- **Description of the task**:
Please print, word for word, every line from the one that contains "black gift: 3 -> 5" through the last line of the records, and nothing else.

Data extracted from a collection
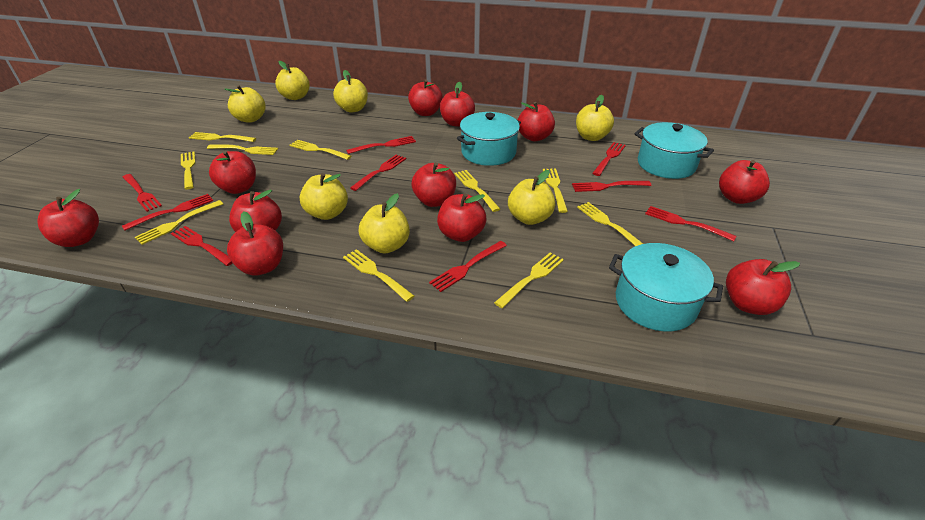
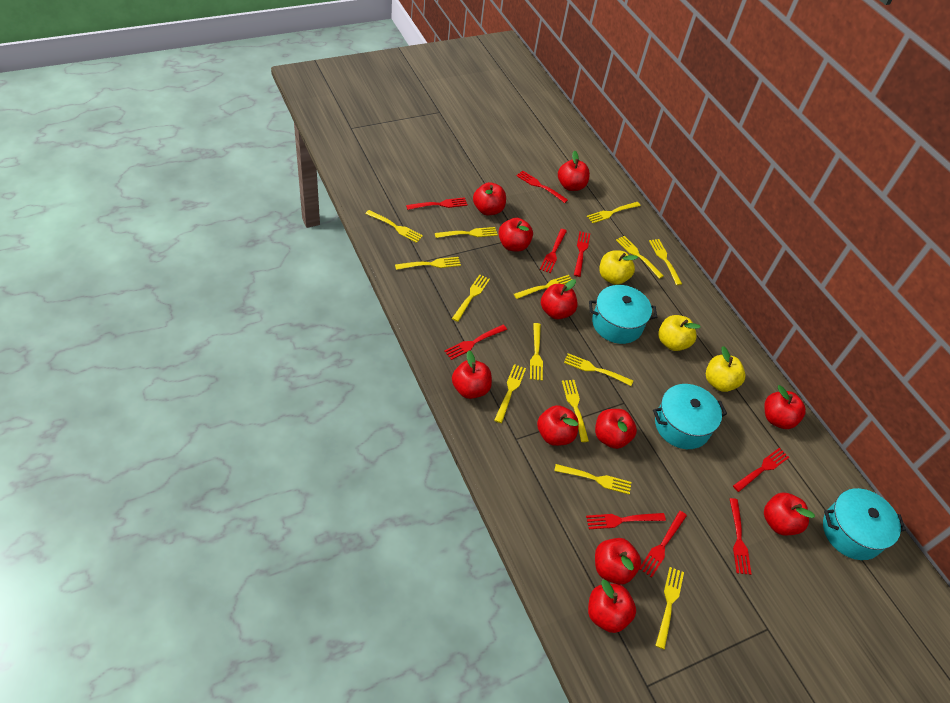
yellow apple: 7 -> 3
yellow fork: 10 -> 14

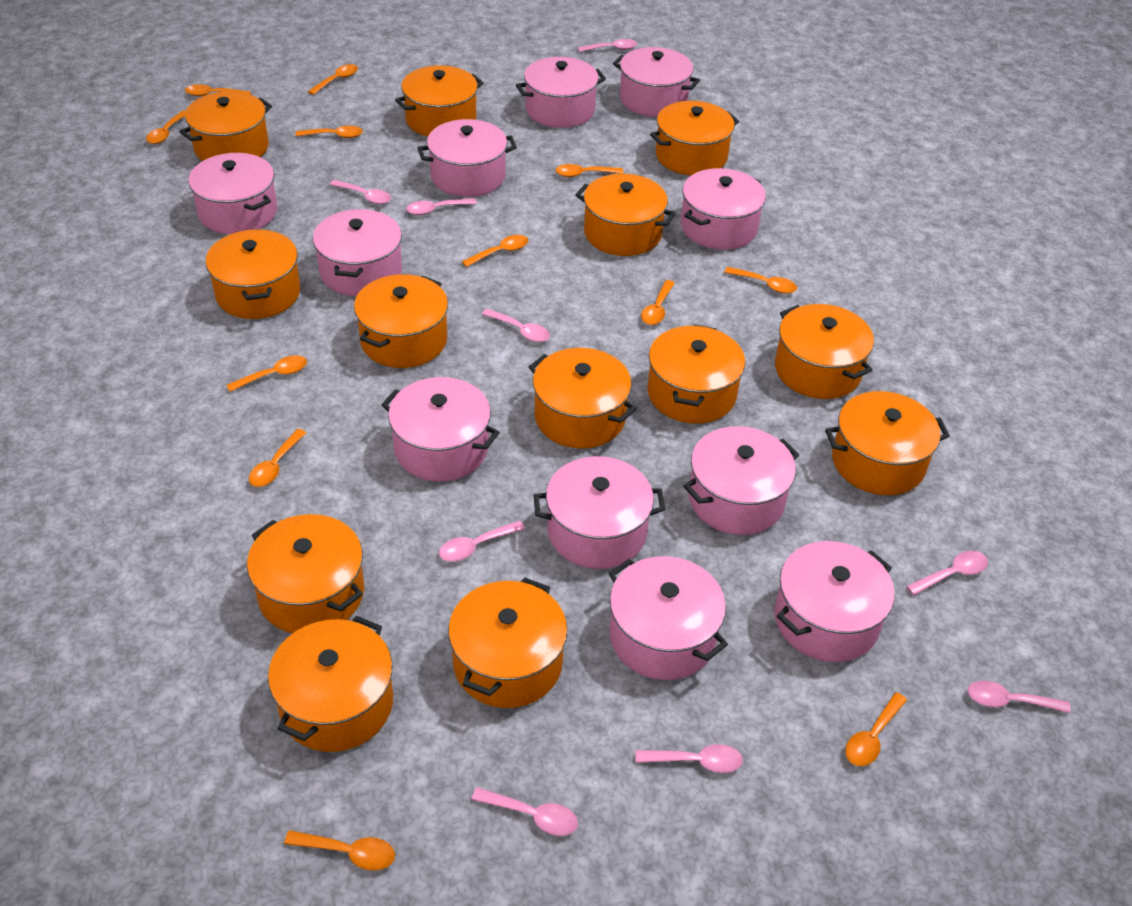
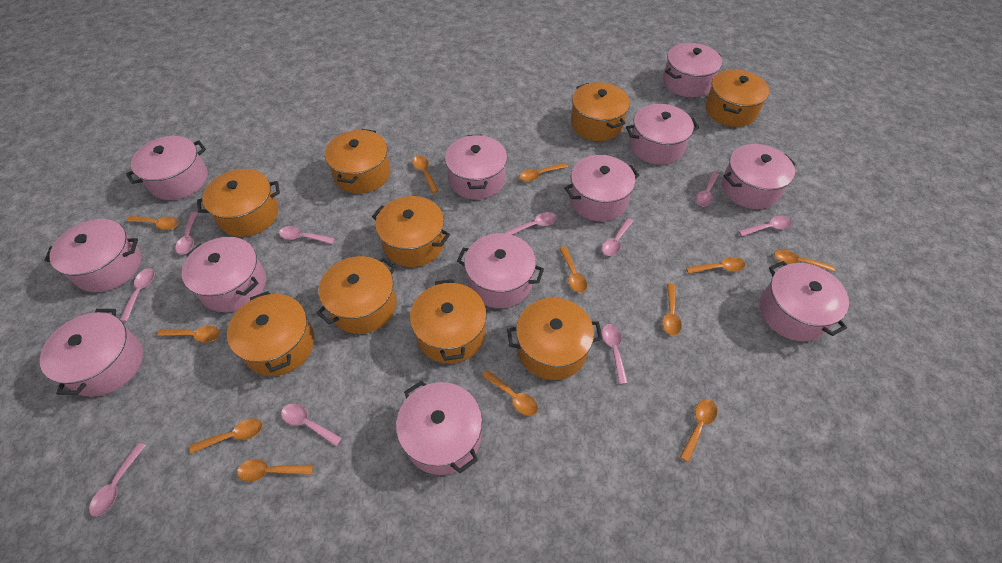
orange pot: 13 -> 9
pink pot: 11 -> 12
pink spoon: 9 -> 10

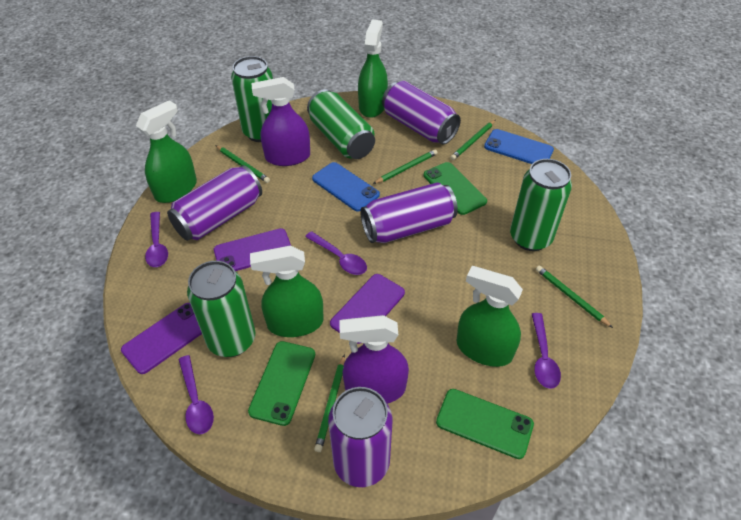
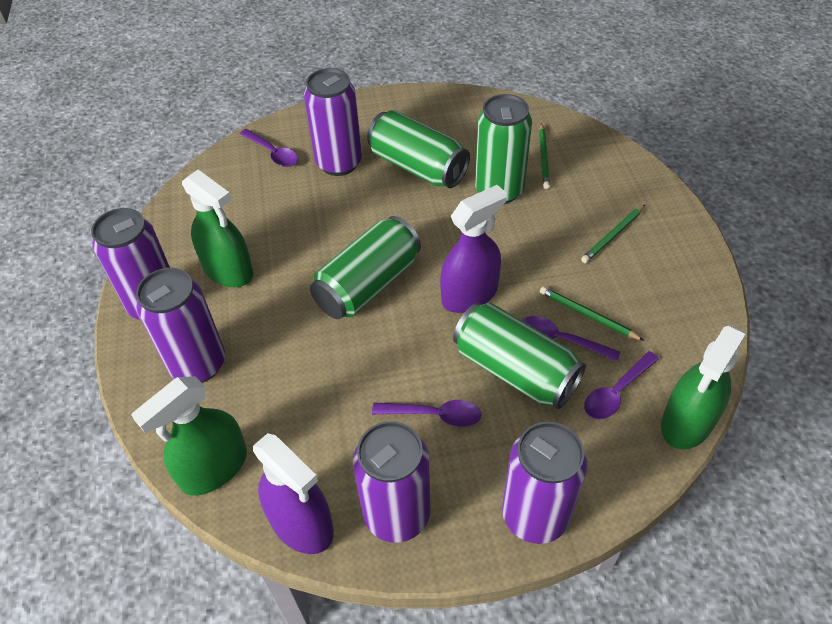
blue phone: 2 -> 0
green pencil: 5 -> 3
green phone: 3 -> 0
green spray bottle: 4 -> 3
purple can: 4 -> 5
purple phone: 3 -> 0

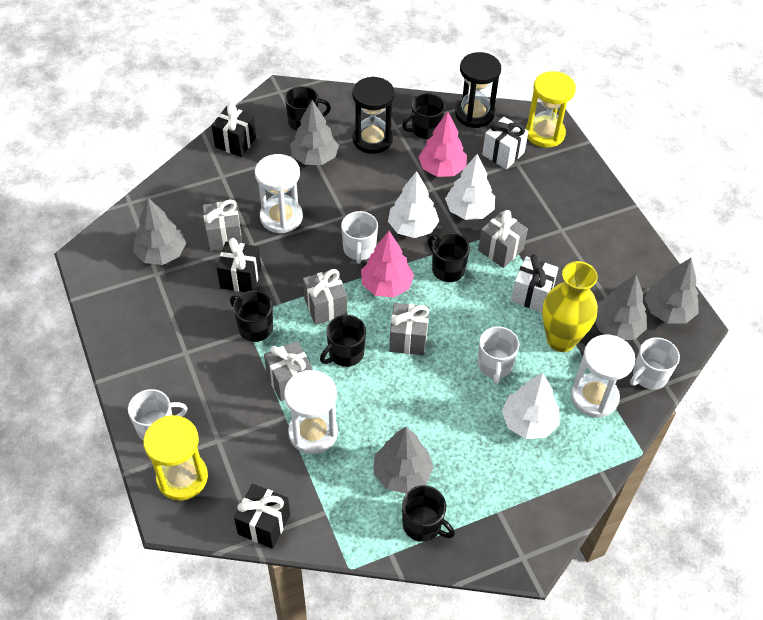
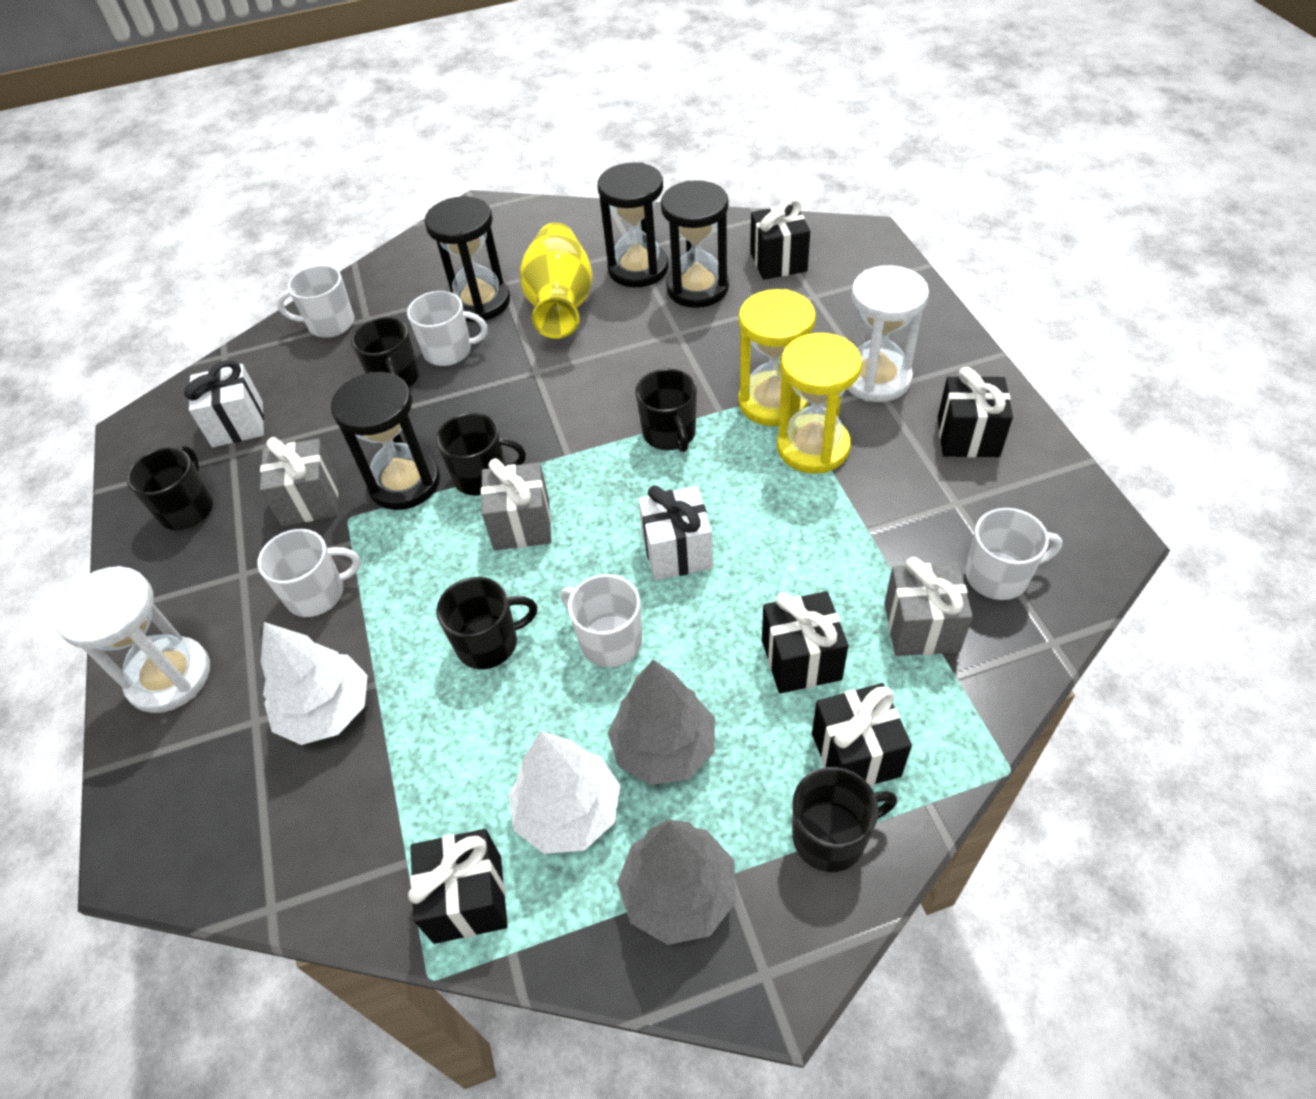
black gift: 3 -> 5
black hourglass: 2 -> 4
grey gift: 5 -> 3
grey tree: 5 -> 2
pink tree: 2 -> 0
white hourglass: 3 -> 2
white mug: 4 -> 5
white tree: 3 -> 2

- **Exercise solution**:
black gift: 3 -> 5
black hourglass: 2 -> 4
grey gift: 5 -> 3
grey tree: 5 -> 2
pink tree: 2 -> 0
white hourglass: 3 -> 2
white mug: 4 -> 5
white tree: 3 -> 2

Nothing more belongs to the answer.